DIRECTIONS FOR THIS TASK:
Emit the line that holds "Segment regions of" and all lines following it through the end of the data, verbatim, and nothing else.

Data excerpts
---

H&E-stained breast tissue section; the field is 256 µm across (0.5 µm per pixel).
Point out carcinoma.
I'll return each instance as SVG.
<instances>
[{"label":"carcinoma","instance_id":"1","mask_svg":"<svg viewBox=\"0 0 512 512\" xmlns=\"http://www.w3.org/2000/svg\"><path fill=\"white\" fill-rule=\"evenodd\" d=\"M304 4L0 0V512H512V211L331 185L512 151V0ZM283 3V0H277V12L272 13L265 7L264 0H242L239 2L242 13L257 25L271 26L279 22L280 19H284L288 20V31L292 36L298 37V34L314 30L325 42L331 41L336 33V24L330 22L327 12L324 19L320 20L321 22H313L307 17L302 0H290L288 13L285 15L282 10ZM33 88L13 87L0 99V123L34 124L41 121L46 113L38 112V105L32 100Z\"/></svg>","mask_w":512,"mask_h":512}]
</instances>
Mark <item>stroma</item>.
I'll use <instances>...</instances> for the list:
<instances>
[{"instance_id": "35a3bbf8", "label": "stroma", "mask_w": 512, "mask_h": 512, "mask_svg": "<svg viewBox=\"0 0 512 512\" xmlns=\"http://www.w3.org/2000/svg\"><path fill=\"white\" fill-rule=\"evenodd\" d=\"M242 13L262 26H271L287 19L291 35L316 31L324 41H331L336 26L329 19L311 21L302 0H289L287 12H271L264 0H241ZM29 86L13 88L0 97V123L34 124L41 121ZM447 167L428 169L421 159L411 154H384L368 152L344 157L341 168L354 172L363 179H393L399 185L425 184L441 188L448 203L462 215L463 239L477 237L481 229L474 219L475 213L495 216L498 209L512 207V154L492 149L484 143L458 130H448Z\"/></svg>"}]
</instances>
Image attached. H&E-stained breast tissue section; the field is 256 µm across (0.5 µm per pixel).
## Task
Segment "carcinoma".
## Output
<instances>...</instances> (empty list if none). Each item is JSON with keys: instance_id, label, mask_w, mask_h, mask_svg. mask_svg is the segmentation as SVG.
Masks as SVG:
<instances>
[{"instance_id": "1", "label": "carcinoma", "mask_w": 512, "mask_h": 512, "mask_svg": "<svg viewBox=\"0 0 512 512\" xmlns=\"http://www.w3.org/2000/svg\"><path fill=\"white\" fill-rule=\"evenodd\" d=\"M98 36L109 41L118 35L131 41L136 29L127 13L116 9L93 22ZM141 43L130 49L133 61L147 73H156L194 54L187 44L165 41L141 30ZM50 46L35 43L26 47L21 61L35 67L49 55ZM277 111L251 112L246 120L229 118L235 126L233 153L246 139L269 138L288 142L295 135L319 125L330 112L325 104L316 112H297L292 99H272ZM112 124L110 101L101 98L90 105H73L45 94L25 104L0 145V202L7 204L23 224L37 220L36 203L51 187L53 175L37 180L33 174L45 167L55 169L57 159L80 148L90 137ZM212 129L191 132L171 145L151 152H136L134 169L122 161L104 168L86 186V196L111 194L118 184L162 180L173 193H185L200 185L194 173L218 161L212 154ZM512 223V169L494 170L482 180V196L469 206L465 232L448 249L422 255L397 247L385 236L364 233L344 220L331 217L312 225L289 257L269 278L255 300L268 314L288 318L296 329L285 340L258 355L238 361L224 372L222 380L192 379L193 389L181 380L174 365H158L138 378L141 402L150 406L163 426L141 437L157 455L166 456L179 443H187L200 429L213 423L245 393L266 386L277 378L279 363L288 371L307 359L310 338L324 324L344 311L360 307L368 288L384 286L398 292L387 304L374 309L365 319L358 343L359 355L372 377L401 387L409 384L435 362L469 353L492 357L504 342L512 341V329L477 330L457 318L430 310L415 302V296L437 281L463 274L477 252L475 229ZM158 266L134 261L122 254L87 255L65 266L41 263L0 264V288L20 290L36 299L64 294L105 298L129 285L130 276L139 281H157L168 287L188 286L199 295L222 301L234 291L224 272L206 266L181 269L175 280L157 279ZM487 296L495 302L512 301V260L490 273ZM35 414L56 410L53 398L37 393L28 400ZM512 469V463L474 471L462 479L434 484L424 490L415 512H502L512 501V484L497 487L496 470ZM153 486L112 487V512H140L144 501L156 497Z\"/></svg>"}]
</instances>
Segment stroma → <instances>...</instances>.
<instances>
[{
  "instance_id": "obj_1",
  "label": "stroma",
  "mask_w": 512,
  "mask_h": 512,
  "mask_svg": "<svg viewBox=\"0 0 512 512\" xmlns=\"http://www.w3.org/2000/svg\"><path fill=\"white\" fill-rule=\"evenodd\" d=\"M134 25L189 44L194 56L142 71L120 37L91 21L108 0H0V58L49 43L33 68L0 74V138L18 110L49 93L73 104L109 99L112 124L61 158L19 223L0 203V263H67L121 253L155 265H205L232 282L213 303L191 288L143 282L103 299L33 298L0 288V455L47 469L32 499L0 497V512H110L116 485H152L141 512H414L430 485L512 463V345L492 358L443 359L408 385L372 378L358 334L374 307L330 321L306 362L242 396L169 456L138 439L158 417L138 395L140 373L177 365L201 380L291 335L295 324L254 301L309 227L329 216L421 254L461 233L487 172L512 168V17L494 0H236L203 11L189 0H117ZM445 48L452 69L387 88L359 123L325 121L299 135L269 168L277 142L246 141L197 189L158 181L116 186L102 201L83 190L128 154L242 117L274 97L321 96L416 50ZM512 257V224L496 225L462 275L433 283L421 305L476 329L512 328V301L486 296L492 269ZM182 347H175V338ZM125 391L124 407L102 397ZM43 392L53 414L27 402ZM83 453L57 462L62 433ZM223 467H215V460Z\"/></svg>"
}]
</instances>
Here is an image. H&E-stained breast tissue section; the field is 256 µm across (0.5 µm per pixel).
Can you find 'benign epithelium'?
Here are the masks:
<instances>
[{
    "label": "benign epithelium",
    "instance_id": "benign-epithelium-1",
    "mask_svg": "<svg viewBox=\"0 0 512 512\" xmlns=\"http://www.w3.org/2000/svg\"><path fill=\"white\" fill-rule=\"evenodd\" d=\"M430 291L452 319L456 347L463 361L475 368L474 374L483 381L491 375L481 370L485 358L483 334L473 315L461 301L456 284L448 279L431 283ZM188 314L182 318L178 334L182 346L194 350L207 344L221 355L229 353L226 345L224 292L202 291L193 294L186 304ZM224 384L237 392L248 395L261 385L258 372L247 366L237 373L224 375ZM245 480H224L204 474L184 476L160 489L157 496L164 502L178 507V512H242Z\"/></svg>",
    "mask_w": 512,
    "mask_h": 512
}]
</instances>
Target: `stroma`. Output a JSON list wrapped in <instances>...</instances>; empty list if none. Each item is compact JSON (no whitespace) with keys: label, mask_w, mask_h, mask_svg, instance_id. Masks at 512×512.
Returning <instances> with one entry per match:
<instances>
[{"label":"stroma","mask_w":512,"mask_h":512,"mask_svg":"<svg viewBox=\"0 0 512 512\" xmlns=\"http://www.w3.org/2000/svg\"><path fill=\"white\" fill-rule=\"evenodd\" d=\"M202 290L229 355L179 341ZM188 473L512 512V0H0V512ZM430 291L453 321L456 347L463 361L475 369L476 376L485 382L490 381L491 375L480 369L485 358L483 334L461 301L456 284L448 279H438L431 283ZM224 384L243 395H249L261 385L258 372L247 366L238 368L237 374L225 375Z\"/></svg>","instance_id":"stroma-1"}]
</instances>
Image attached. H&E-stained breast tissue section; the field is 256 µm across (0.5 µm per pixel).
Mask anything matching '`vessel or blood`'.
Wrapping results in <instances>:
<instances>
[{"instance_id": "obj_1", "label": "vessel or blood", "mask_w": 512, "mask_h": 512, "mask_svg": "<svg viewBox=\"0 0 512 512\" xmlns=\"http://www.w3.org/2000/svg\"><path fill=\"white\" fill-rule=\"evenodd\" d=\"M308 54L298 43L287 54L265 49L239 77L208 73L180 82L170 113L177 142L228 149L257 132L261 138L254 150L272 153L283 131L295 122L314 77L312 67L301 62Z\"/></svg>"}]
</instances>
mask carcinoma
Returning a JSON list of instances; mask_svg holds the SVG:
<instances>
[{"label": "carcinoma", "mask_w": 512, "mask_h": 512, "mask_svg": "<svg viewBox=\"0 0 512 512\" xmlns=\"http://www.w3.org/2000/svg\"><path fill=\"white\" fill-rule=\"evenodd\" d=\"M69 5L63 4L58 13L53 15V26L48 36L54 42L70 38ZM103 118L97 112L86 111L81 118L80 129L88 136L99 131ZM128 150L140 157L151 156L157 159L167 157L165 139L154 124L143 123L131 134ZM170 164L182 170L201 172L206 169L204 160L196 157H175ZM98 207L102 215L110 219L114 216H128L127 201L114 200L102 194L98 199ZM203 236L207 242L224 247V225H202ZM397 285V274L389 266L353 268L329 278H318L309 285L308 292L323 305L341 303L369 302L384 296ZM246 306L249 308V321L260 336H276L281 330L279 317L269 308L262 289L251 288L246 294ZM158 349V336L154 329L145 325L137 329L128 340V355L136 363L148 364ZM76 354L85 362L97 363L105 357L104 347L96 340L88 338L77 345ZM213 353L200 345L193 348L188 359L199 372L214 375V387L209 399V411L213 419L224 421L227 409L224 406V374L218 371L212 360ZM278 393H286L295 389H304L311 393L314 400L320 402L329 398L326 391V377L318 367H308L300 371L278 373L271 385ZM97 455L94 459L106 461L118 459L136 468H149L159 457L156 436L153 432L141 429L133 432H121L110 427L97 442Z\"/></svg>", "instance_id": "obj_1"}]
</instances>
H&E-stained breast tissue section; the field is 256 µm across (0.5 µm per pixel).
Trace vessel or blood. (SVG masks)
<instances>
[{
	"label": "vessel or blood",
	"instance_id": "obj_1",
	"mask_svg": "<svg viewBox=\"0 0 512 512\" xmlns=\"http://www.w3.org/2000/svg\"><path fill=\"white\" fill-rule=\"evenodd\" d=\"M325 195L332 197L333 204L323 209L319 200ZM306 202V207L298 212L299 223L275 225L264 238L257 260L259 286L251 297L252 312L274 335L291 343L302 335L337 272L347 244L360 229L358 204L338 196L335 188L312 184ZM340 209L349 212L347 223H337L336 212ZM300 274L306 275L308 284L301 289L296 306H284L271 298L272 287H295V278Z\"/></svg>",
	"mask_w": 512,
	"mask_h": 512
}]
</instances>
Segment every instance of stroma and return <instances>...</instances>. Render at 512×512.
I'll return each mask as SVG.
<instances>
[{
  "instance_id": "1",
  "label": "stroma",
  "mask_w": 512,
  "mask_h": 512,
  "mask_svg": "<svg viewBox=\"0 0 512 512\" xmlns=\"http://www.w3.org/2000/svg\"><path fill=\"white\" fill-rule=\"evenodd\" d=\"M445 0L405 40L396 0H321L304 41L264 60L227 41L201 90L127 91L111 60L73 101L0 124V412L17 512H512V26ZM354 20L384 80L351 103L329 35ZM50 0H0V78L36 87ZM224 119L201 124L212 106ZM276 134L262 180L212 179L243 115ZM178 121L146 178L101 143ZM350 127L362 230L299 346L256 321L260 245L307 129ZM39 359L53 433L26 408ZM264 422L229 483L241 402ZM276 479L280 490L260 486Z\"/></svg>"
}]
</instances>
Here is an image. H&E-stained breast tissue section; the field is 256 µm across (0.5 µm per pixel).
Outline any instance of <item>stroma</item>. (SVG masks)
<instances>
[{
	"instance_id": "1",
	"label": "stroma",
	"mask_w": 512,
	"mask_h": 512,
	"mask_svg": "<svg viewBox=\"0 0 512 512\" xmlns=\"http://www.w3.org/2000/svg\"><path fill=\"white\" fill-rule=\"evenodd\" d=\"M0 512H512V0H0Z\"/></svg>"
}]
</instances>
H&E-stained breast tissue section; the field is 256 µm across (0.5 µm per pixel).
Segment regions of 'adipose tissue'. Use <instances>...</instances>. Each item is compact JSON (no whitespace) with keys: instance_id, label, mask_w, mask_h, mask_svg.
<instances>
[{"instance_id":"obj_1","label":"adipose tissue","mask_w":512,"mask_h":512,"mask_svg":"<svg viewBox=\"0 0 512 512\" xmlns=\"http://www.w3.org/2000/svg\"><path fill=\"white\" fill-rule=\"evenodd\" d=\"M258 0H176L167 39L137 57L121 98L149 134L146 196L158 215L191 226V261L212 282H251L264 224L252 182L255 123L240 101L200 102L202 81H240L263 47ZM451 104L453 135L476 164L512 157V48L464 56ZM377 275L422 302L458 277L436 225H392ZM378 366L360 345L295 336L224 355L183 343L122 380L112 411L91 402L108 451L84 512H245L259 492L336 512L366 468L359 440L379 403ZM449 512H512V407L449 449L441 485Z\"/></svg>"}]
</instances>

---

OUTPUT BELOW:
Segment regions of 'adipose tissue'. Use <instances>...</instances>. Each item is compact JSON (no whitespace) with keys: instance_id, label, mask_w, mask_h, mask_svg.
<instances>
[{"instance_id":"obj_1","label":"adipose tissue","mask_w":512,"mask_h":512,"mask_svg":"<svg viewBox=\"0 0 512 512\" xmlns=\"http://www.w3.org/2000/svg\"><path fill=\"white\" fill-rule=\"evenodd\" d=\"M258 0H176L167 39L137 57L121 98L149 134L146 196L158 215L191 226V261L212 282H251L264 224L252 182L255 123L240 101L200 102L202 81H240L263 47ZM451 104L453 135L476 164L512 157V48L464 56ZM377 275L422 302L458 277L436 225H392ZM378 366L360 345L295 336L224 355L183 343L122 380L112 411L91 402L108 451L84 512H245L259 492L336 512L366 468L359 440L379 403ZM449 512H512V407L449 449L441 485Z\"/></svg>"}]
</instances>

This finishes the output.